Brief:
An exact copy is needed of the lines in the entries below from the line with "none -> orange brick F9:F10 level 1" up to and including the line with "none -> tan slope J2:K3 level 1 top J", and of nothing else. Leave the pictures out.

Material for the task:
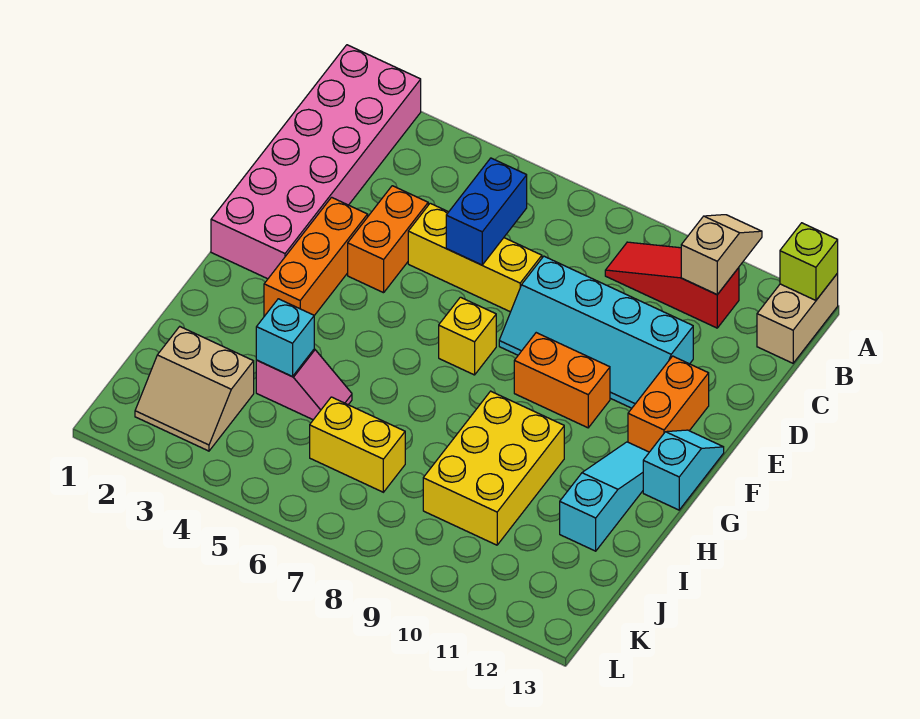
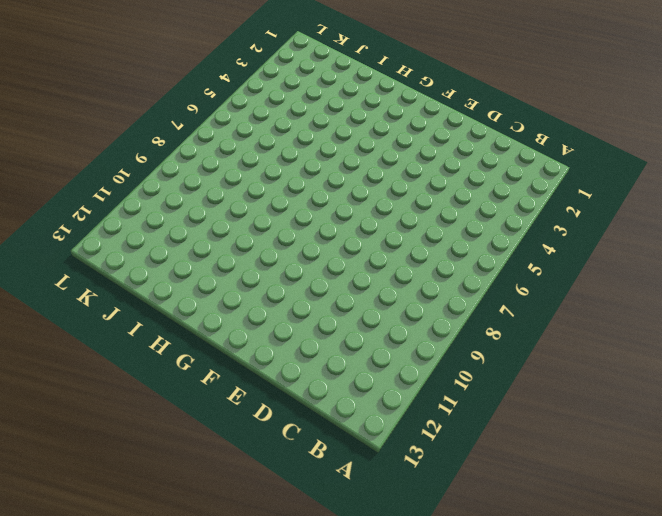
none -> pink brick A1:F2 level 1
none -> tan brick A13:B13 level 1
none -> red slope B9:B11 level 1 top 11

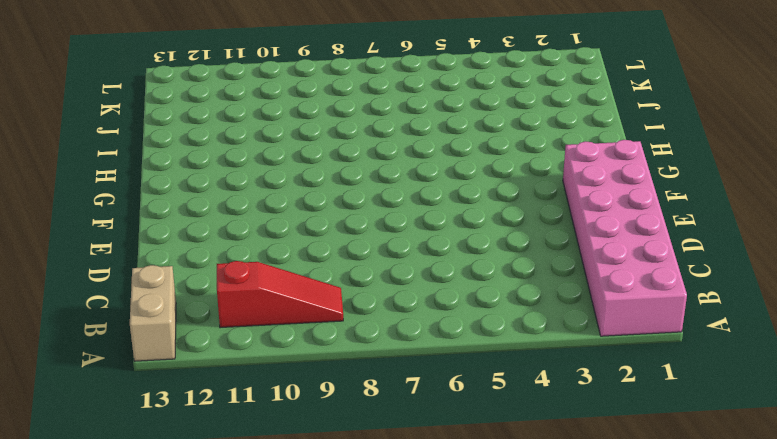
none -> orange brick D4:E4 level 1
none -> yellow brick D5:D7 level 1
none -> cyan slope D8:E11 level 1 top D

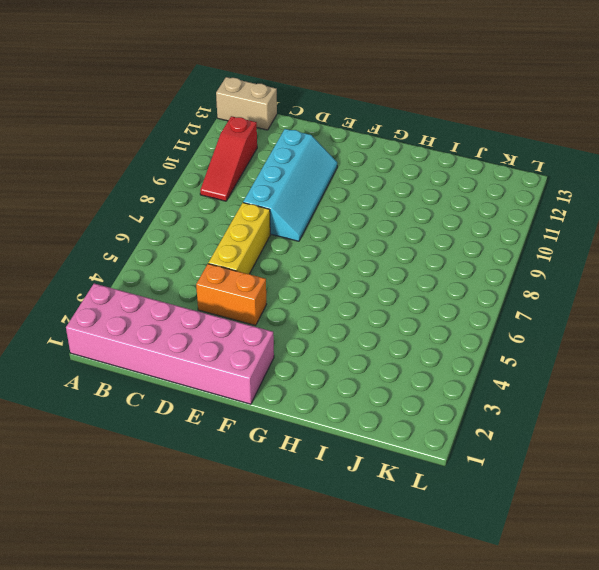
none -> orange brick E3:G3 level 1
none -> orange brick E12:F12 level 1
none -> yellow brick F7 level 1

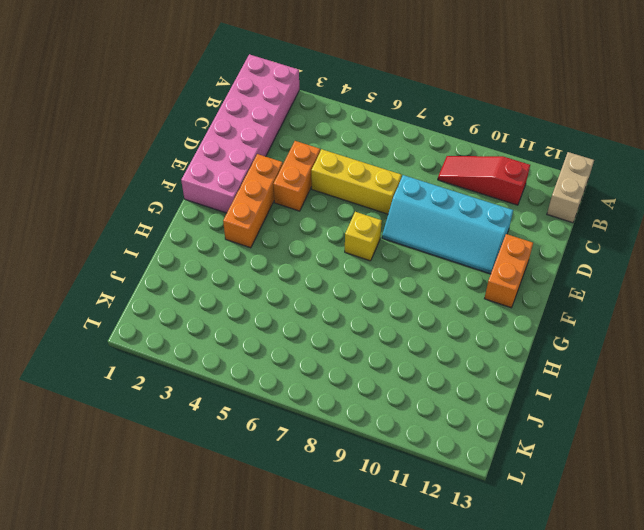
none -> orange brick F9:F10 level 1
none -> cyan slope F13:G13 level 1 top G
none -> cyan slope G12:I12 level 1 top I

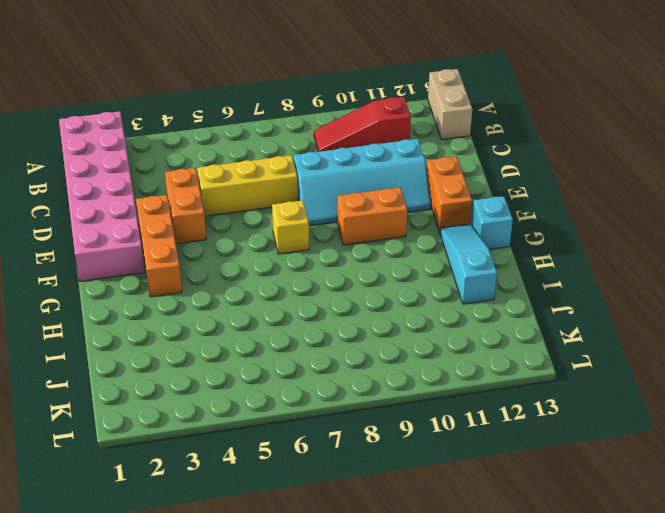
none -> yellow brick H9:J10 level 1
none -> pink slope I4:I5 level 1 top 4
none -> tan slope J2:K3 level 1 top J

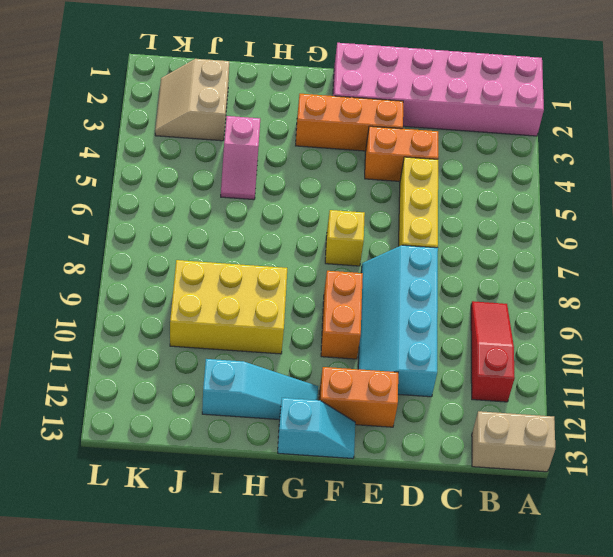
none -> yellow brick J6:J7 level 1
none -> tan slope A11:B11 level 2 top B
none -> lime brick A13 level 2

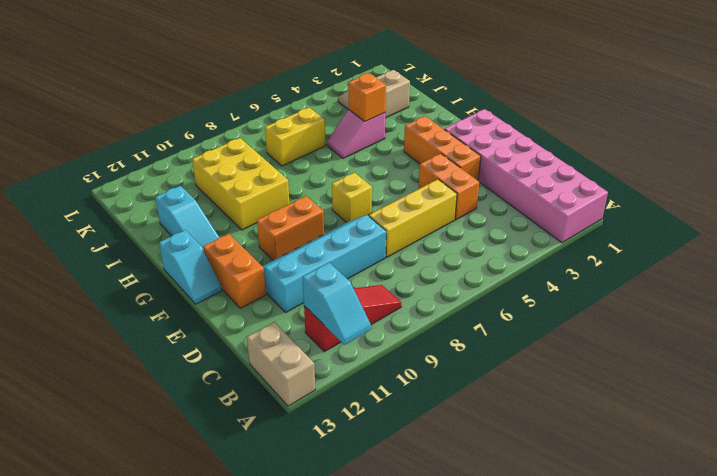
cyan slope A11:B11 level 2 top B -> tan slope A11:B11 level 2 top B
orange brick I4 level 2 -> cyan brick I4 level 2
none -> lime brick A13 level 2
none -> blue brick C6:D6 level 2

Solution to this problem:
none -> orange brick F9:F10 level 1
none -> cyan slope F13:G13 level 1 top G
none -> cyan slope G12:I12 level 1 top I

none -> yellow brick H9:J10 level 1
none -> pink slope I4:I5 level 1 top 4
none -> tan slope J2:K3 level 1 top J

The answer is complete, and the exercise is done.